*** EXTRACTED ENTRIES ***

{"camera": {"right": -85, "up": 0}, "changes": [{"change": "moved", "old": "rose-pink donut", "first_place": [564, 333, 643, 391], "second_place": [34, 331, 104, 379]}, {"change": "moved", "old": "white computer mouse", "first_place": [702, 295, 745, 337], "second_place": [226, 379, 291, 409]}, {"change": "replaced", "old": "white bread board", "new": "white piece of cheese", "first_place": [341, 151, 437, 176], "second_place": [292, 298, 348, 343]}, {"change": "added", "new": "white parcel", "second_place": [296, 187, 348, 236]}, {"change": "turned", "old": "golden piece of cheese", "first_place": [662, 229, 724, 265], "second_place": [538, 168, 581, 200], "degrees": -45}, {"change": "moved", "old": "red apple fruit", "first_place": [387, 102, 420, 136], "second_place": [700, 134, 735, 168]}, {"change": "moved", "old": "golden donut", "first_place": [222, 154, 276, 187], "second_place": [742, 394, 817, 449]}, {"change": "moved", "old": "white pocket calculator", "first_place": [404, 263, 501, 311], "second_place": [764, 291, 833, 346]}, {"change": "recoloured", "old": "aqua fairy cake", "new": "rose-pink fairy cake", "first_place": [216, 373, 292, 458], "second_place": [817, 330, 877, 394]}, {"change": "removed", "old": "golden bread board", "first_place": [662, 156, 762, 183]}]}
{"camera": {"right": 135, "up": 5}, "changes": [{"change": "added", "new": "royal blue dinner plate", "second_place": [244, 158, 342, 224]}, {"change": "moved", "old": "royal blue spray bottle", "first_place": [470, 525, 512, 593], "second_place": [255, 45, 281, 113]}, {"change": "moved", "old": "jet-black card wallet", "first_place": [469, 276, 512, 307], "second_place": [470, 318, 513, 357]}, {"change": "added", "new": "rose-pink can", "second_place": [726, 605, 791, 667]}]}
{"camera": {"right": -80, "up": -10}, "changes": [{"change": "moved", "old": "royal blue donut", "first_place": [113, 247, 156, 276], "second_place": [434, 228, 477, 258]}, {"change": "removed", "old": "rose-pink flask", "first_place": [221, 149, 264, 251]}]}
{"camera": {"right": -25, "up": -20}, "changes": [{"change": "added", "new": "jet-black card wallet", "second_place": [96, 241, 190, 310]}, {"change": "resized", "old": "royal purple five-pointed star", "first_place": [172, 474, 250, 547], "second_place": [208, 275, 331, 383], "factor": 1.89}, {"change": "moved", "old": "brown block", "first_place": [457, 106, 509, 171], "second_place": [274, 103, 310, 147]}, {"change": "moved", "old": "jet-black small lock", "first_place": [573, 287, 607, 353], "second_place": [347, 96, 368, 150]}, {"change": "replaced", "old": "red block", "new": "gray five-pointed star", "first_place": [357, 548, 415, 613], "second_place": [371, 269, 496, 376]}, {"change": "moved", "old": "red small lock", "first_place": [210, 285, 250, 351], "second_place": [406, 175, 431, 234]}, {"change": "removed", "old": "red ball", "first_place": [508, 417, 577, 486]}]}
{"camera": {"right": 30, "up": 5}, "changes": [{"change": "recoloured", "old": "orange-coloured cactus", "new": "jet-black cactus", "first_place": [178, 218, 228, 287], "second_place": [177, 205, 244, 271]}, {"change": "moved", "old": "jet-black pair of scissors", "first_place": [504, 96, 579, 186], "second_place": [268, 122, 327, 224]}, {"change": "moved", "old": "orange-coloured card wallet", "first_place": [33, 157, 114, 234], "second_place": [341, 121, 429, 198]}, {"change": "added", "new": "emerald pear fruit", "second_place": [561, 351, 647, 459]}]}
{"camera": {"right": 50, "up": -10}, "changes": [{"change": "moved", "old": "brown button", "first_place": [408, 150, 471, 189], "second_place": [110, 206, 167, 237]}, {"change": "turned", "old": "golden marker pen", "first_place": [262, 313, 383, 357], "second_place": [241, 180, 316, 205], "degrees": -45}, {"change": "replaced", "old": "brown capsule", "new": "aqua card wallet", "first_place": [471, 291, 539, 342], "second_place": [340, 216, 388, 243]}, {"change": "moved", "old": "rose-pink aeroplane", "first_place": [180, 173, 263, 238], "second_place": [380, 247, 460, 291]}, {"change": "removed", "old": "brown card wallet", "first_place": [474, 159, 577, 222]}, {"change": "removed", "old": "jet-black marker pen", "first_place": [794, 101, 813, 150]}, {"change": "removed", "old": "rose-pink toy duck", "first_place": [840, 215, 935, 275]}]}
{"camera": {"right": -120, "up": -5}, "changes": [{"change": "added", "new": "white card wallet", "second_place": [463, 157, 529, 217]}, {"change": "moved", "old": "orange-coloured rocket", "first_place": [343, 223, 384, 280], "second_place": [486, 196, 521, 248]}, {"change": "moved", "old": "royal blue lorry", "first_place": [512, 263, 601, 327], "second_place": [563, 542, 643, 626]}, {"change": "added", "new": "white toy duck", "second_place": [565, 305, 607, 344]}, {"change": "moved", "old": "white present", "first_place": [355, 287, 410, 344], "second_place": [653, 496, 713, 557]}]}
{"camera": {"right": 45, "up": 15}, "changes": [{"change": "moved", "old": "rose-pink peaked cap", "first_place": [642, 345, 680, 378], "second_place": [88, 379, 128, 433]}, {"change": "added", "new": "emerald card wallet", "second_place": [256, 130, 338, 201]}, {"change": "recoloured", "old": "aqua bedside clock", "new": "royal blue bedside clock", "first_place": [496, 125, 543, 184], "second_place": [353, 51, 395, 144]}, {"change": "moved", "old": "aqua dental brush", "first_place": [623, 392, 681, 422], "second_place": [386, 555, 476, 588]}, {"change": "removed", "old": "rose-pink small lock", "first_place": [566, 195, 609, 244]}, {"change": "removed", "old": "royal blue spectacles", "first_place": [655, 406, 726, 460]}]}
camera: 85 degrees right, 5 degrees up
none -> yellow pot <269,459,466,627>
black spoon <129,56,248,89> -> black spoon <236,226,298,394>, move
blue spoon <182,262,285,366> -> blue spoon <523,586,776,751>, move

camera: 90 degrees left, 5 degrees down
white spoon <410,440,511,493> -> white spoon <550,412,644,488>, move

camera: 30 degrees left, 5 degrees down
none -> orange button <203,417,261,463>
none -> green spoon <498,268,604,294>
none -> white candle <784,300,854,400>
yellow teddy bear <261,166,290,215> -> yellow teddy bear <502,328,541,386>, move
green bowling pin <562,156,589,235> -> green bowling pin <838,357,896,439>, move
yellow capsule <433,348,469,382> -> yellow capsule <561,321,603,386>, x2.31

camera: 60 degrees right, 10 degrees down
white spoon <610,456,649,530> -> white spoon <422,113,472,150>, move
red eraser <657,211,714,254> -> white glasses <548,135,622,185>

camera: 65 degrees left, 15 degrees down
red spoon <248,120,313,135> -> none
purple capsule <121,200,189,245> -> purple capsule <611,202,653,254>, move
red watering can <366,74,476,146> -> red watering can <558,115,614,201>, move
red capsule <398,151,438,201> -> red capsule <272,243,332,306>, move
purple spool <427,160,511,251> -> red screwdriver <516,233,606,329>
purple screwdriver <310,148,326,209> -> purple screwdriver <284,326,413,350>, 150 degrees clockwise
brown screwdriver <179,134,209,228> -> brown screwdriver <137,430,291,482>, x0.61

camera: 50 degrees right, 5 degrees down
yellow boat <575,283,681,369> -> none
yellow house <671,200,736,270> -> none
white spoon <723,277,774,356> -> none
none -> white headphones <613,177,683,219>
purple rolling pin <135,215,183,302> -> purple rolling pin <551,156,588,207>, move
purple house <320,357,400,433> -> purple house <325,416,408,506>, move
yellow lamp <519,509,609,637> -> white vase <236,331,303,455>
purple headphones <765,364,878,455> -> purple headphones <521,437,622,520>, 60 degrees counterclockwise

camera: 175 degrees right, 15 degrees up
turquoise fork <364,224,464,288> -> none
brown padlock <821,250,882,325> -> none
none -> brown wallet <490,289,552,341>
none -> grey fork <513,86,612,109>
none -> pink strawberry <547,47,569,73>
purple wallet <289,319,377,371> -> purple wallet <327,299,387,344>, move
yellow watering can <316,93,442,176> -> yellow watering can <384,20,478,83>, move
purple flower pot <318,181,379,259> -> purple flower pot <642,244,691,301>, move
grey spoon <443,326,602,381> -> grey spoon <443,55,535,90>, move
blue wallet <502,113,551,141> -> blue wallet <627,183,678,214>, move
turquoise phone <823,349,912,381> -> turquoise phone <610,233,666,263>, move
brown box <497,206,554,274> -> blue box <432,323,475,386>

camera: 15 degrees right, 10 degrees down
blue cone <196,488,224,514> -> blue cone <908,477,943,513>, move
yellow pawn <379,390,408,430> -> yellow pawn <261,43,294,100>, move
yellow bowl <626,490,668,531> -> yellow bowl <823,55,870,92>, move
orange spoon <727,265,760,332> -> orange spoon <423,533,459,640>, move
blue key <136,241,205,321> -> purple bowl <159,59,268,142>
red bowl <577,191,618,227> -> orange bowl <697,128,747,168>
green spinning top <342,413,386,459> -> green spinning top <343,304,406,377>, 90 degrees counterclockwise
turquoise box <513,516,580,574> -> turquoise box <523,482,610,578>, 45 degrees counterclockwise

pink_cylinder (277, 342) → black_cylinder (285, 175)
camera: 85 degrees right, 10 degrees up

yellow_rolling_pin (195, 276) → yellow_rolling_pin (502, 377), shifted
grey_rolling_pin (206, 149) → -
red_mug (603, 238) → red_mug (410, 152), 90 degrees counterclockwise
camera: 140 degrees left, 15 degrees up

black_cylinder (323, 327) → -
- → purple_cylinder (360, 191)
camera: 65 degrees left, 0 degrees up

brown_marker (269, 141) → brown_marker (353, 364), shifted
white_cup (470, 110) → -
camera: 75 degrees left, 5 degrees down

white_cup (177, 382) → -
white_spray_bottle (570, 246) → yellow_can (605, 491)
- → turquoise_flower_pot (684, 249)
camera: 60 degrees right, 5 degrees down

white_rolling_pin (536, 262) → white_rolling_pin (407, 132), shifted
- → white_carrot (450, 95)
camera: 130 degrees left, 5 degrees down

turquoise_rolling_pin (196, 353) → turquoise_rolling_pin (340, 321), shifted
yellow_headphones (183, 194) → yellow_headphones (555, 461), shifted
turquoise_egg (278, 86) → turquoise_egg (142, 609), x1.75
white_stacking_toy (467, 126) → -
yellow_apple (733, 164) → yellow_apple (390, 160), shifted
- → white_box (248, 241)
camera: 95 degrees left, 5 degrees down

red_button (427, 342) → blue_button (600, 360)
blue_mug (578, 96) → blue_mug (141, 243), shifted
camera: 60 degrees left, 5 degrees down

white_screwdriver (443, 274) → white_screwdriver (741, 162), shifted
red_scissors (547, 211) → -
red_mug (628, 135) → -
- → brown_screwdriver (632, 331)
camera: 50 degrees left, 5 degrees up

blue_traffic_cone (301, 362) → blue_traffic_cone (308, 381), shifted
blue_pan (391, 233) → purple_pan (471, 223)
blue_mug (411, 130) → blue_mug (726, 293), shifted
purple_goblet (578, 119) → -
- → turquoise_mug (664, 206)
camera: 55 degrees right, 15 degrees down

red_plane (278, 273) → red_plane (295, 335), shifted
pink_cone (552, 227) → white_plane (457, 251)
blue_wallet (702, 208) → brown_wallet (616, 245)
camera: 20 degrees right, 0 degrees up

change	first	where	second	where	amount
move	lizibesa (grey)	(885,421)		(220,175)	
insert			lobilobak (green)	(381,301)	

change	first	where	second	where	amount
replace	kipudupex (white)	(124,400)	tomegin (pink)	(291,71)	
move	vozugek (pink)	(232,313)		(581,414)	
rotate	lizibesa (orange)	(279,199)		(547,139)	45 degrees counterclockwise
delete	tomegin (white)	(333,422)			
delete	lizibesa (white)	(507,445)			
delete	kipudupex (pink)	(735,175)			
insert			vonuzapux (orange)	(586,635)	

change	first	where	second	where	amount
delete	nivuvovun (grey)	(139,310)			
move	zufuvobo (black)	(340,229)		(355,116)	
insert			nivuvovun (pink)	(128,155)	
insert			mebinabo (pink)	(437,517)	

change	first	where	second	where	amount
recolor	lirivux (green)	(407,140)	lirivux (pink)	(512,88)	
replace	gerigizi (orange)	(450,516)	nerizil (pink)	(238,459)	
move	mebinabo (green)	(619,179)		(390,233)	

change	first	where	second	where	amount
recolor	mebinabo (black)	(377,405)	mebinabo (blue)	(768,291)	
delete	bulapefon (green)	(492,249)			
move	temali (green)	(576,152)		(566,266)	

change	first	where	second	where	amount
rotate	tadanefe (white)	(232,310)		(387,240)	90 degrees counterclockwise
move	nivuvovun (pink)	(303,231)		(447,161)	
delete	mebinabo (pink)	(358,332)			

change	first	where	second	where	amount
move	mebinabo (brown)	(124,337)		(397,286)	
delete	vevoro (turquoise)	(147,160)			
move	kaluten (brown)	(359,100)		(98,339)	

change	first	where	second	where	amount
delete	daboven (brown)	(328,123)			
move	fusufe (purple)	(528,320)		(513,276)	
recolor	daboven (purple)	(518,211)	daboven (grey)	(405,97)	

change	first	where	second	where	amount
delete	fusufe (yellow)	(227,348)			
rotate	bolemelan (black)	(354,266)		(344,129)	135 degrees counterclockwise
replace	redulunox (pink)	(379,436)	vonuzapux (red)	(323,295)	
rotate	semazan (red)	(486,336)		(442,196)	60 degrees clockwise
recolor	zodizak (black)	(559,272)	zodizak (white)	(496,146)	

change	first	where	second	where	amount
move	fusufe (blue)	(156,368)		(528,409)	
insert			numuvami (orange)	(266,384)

***

(ASSIGNMENT):
Above is a listing; print exactly its lines from the one with "none -> yellow pot <269,459,466,627>" through the one with "black spoon <129,56,248,89>", and no other lines.

(RESULT FOR THIS TASK):
none -> yellow pot <269,459,466,627>
black spoon <129,56,248,89> -> black spoon <236,226,298,394>, move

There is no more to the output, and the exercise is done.